───── Data extracts ─────
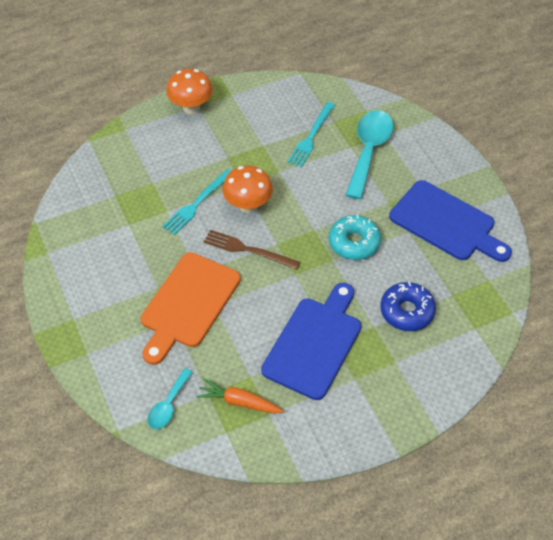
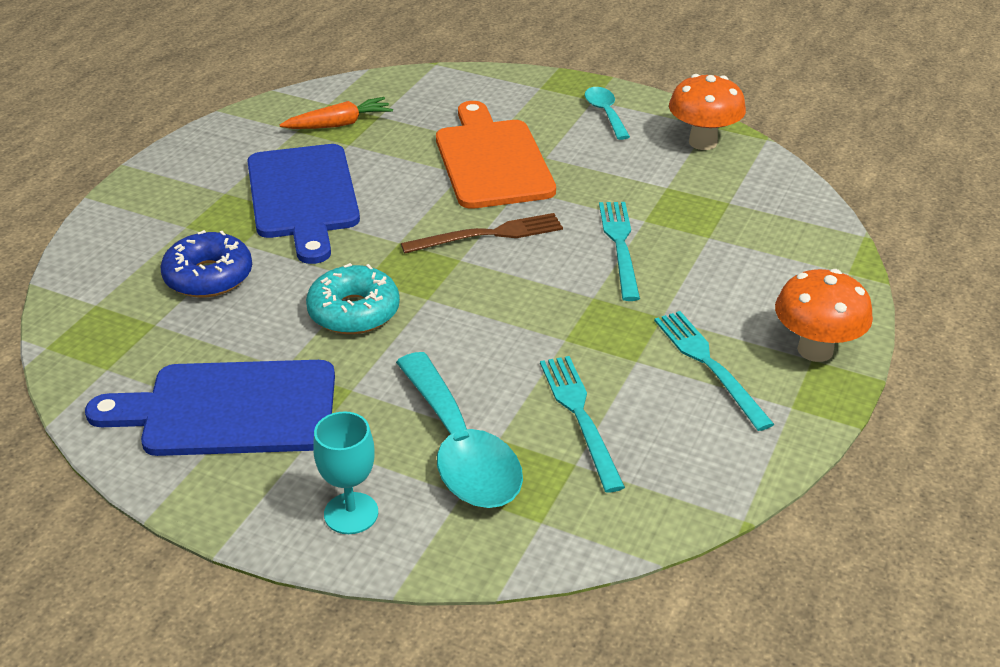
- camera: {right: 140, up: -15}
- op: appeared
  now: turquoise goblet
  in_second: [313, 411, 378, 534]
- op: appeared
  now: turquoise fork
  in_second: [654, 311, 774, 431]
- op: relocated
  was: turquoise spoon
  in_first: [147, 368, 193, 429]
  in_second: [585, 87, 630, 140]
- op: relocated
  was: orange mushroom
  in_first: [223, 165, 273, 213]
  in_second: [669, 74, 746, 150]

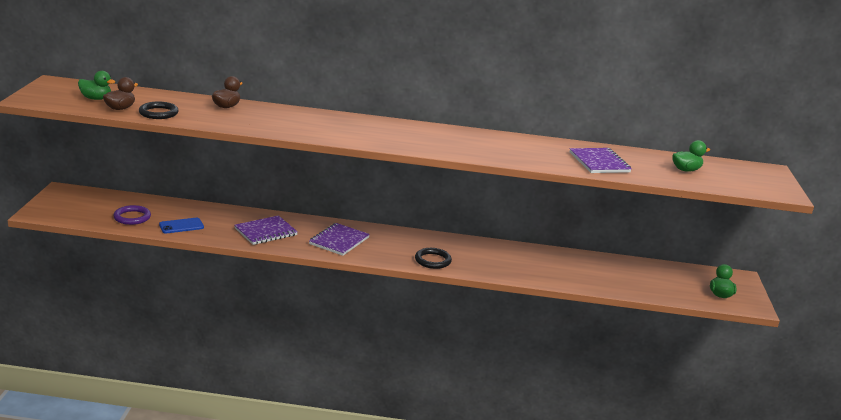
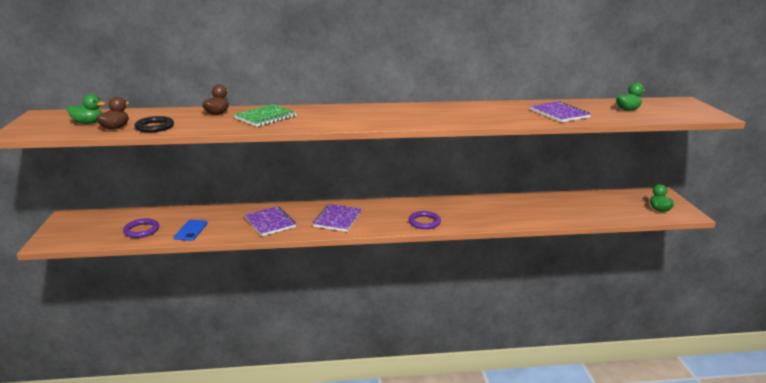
- camera: {right: -10, up: 0}
- op: appeared
  now: green notebook
  in_second: [233, 104, 297, 127]
- op: colour
  was: black ring
  now: purple ring
  in_first: [415, 248, 452, 269]
  in_second: [408, 211, 441, 229]
- op: spun
  was: blue phone
  in_first: [159, 218, 204, 233]
  in_second: [174, 220, 208, 241]
  clockwise: -45
- op: spun
  was: purple notebook
  in_first: [234, 215, 298, 245]
  in_second: [245, 206, 296, 236]
  clockwise: -75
─────
■ Requirement:
Each line above with the word "notebook" needs to be copied.

■ Written response:
  now: green notebook
  was: purple notebook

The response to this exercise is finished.